(Coordinate-based change listings)
=== Begin Enclosure ===

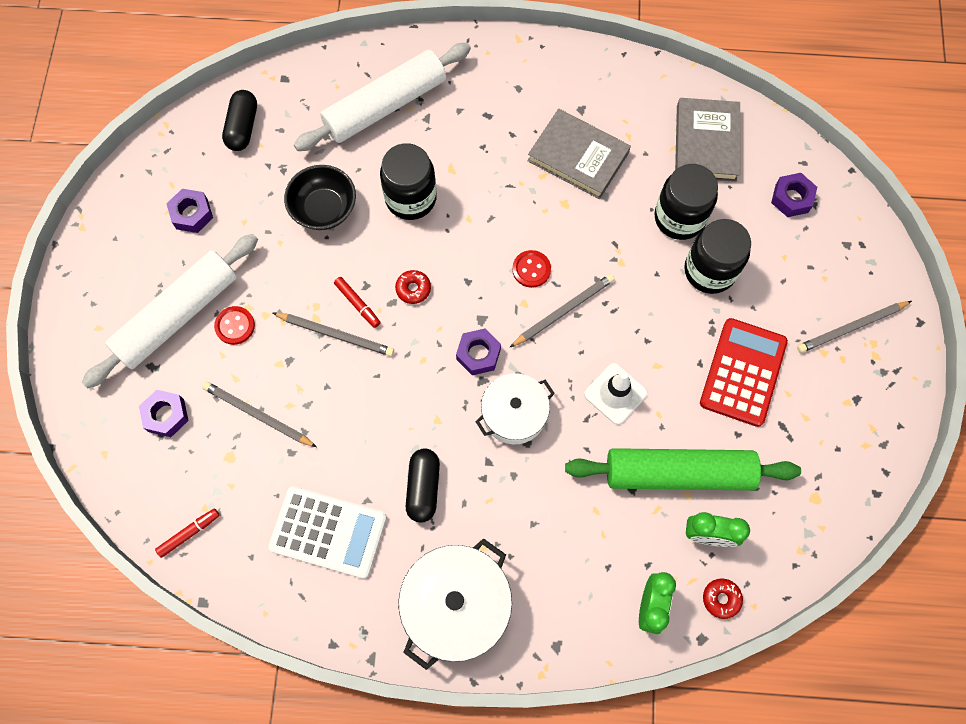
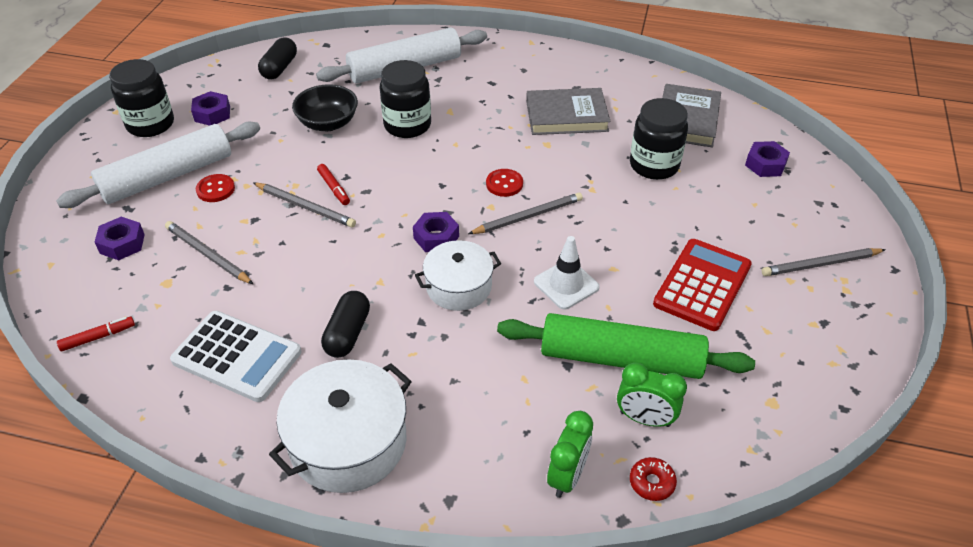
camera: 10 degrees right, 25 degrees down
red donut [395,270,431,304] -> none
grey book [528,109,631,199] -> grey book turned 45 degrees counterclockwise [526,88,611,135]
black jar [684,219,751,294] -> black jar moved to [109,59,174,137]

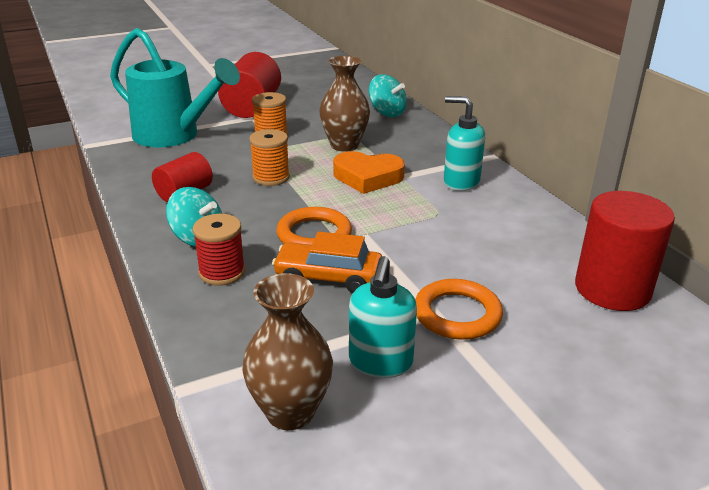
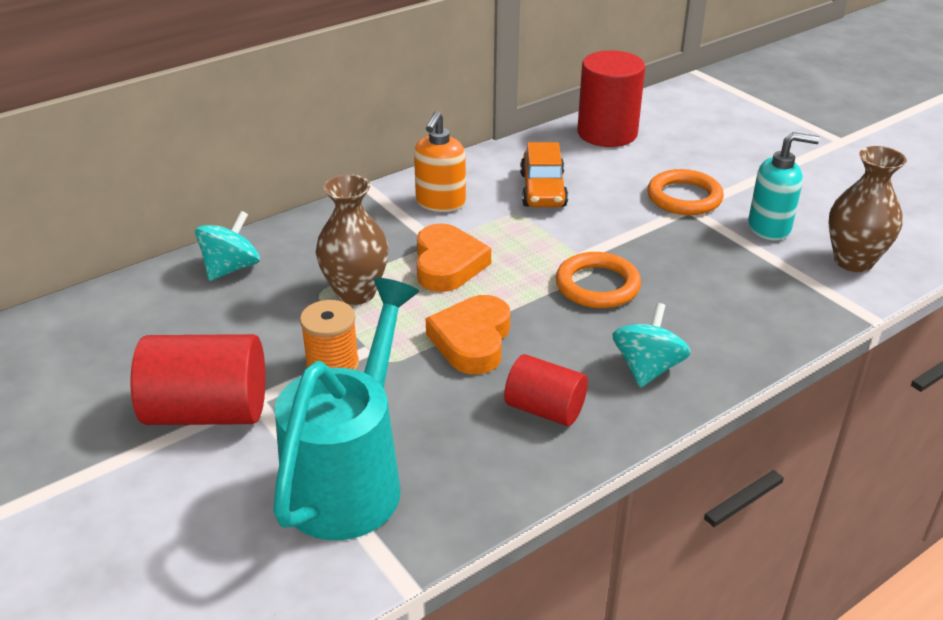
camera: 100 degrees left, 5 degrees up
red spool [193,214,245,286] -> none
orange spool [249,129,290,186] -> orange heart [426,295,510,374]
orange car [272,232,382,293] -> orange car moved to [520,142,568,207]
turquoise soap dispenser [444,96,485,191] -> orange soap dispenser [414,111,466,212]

=== End Enclosure ===
=== Begin Enclosure ===

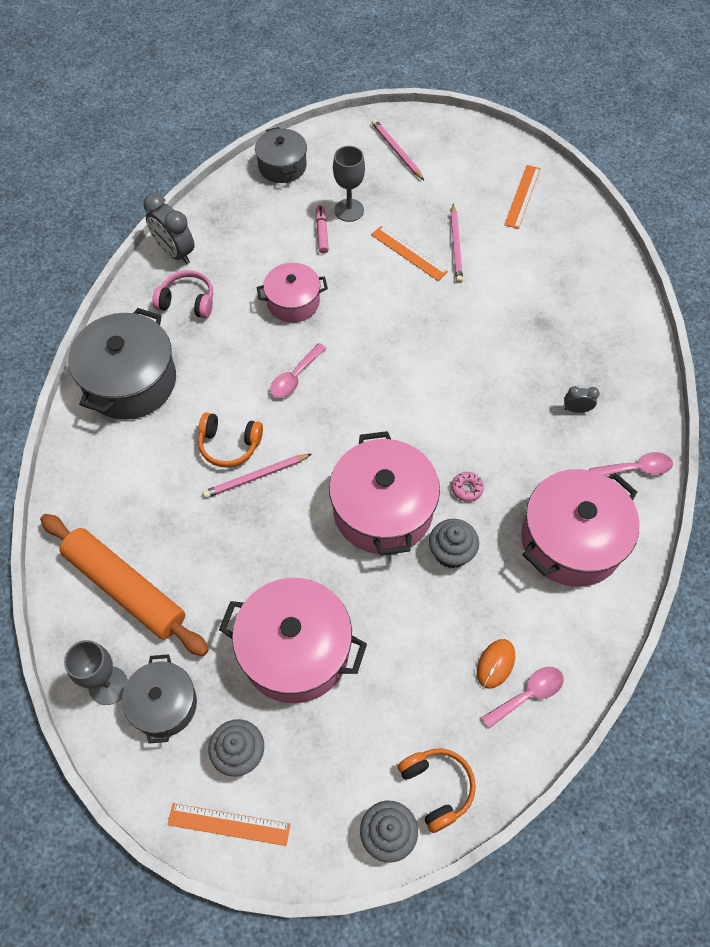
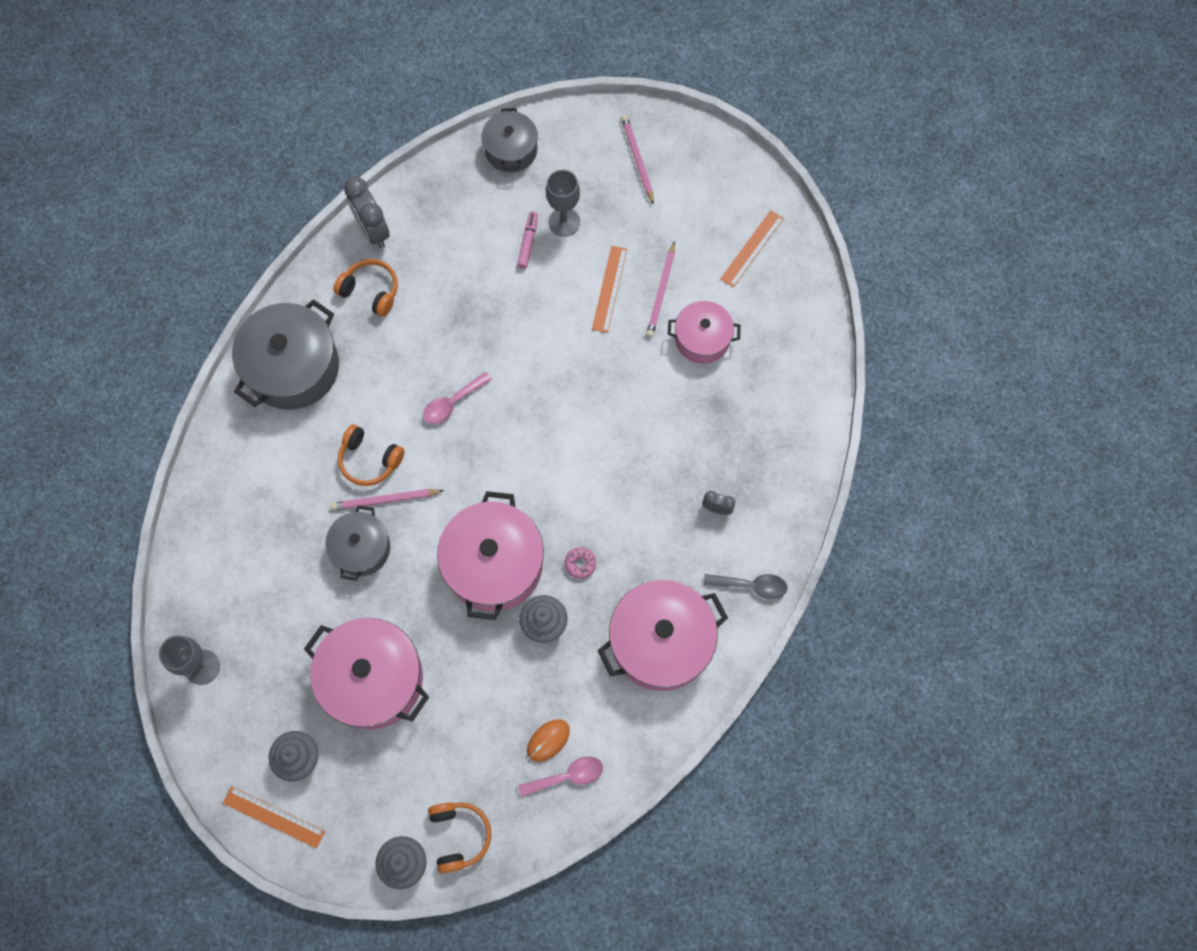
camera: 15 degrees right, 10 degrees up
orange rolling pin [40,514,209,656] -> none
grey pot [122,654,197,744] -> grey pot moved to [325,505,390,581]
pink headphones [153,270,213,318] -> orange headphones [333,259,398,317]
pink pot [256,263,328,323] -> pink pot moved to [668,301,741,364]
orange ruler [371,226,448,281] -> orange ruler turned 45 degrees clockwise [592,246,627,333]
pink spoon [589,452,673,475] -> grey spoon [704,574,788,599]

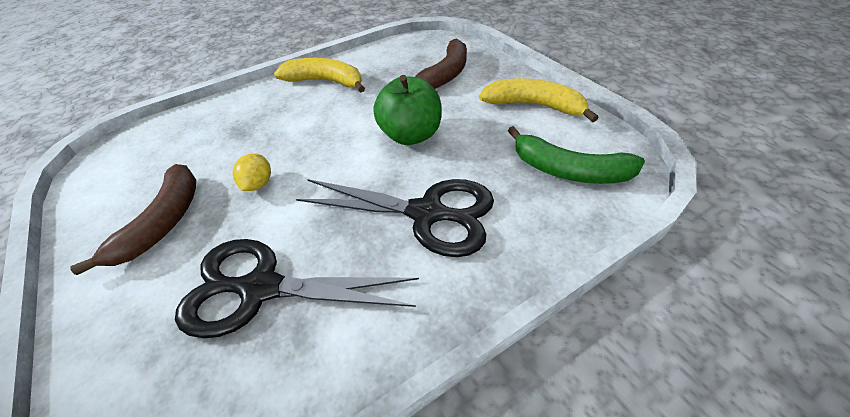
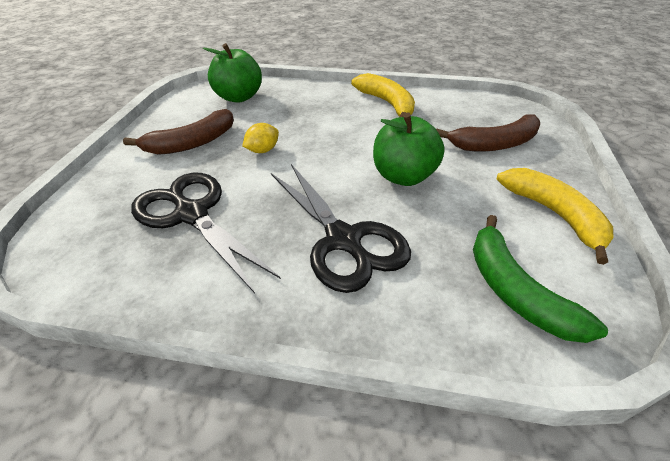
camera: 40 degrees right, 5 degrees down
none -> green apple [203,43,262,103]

=== End Enclosure ===

▸ Exercise
Your answer should be the exact lines above from the one with "orange car [272,232,382,293]" through the one with "turquoise soap dispenser", both included, and nothing besides.

▸ Exercise solution
orange car [272,232,382,293] -> orange car moved to [520,142,568,207]
turquoise soap dispenser [444,96,485,191] -> orange soap dispenser [414,111,466,212]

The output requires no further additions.